Work task
Copy out again, unchanged, the listing below from the line that has "C1: 330uF (+15V, GND)" through the line that has "U107: NAND CD4011".

Records
========================

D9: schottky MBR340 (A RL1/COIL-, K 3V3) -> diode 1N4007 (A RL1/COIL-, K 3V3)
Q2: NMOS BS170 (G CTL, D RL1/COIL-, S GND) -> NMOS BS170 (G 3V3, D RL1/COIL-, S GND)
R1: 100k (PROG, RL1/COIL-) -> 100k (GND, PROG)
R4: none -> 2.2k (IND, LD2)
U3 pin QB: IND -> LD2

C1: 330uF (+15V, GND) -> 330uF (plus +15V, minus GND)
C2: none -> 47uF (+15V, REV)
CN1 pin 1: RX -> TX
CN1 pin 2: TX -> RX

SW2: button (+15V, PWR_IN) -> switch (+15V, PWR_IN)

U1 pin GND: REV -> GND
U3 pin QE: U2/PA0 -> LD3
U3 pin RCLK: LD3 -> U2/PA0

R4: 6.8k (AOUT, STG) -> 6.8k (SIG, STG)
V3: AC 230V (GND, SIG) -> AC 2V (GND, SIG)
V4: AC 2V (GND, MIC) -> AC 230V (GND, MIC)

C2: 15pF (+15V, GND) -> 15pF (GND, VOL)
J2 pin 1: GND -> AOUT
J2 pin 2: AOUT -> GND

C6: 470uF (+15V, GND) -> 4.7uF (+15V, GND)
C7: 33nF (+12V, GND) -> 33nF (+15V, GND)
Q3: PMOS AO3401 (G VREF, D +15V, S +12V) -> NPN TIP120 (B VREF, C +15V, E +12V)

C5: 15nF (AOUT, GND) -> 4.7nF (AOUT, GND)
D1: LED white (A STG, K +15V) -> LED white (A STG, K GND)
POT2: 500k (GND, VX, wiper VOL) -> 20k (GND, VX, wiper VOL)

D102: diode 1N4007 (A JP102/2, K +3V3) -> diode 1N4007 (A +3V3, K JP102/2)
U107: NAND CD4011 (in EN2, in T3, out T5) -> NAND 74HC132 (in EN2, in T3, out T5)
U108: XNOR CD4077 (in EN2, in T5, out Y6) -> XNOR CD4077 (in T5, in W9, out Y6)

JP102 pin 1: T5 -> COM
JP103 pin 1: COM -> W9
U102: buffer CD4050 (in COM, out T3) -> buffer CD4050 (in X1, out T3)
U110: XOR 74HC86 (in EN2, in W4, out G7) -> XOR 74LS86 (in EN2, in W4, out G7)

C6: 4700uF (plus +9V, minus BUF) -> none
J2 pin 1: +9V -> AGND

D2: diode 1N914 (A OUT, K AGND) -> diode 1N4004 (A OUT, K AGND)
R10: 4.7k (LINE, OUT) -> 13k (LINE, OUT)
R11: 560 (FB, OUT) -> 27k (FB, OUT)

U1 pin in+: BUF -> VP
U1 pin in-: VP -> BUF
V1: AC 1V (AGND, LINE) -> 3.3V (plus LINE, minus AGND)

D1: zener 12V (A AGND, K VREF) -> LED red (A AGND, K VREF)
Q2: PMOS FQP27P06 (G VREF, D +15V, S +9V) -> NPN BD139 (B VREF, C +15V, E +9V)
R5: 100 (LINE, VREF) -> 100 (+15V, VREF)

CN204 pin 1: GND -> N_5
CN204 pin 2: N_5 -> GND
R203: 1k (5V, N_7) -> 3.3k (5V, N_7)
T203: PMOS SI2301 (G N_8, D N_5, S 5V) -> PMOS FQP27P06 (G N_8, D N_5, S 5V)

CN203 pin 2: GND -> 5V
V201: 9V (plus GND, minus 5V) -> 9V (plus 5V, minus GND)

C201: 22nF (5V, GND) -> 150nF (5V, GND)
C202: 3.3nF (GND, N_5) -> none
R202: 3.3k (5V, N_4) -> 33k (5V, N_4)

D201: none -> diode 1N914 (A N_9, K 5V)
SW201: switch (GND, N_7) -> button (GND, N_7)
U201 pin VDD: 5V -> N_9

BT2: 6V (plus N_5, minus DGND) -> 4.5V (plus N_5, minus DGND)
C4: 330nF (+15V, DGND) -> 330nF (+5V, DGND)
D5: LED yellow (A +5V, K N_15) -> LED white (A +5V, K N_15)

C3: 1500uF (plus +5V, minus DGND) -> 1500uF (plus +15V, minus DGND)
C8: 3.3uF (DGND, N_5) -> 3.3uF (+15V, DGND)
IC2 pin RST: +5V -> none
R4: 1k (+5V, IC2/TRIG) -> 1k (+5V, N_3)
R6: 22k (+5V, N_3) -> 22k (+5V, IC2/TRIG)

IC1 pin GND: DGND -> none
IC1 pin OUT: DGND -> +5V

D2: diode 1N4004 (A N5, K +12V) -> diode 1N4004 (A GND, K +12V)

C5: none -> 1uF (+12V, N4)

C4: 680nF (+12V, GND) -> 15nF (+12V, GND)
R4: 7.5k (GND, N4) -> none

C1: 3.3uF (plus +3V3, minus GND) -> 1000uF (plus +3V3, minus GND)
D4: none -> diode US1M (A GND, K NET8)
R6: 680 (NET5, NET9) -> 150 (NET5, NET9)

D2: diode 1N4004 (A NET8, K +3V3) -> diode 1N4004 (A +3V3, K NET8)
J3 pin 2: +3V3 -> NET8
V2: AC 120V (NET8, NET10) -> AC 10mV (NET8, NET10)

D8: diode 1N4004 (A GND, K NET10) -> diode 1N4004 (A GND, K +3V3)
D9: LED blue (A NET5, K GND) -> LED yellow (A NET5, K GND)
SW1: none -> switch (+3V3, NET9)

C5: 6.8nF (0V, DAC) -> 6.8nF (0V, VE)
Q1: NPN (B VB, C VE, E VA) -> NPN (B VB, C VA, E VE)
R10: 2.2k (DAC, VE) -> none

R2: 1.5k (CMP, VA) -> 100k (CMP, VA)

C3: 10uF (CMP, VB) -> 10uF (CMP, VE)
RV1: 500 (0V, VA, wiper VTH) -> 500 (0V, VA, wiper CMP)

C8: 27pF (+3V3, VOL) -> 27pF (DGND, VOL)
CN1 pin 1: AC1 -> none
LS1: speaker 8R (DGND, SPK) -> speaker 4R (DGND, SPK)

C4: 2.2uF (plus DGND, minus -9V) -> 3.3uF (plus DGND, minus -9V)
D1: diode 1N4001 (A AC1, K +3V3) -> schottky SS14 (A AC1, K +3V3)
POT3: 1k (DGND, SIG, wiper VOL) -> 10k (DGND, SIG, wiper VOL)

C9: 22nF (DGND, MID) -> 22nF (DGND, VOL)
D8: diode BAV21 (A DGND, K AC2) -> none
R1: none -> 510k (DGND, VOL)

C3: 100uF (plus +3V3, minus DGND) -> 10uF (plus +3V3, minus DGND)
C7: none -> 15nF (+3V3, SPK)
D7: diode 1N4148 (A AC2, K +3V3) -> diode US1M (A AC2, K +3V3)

========================

Response to the task
C1: 330uF (+15V, GND) -> 330uF (plus +15V, minus GND)
C2: none -> 47uF (+15V, REV)
CN1 pin 1: RX -> TX
CN1 pin 2: TX -> RX

SW2: button (+15V, PWR_IN) -> switch (+15V, PWR_IN)

U1 pin GND: REV -> GND
U3 pin QE: U2/PA0 -> LD3
U3 pin RCLK: LD3 -> U2/PA0

R4: 6.8k (AOUT, STG) -> 6.8k (SIG, STG)
V3: AC 230V (GND, SIG) -> AC 2V (GND, SIG)
V4: AC 2V (GND, MIC) -> AC 230V (GND, MIC)

C2: 15pF (+15V, GND) -> 15pF (GND, VOL)
J2 pin 1: GND -> AOUT
J2 pin 2: AOUT -> GND

C6: 470uF (+15V, GND) -> 4.7uF (+15V, GND)
C7: 33nF (+12V, GND) -> 33nF (+15V, GND)
Q3: PMOS AO3401 (G VREF, D +15V, S +12V) -> NPN TIP120 (B VREF, C +15V, E +12V)

C5: 15nF (AOUT, GND) -> 4.7nF (AOUT, GND)
D1: LED white (A STG, K +15V) -> LED white (A STG, K GND)
POT2: 500k (GND, VX, wiper VOL) -> 20k (GND, VX, wiper VOL)

D102: diode 1N4007 (A JP102/2, K +3V3) -> diode 1N4007 (A +3V3, K JP102/2)
U107: NAND CD4011 (in EN2, in T3, out T5) -> NAND 74HC132 (in EN2, in T3, out T5)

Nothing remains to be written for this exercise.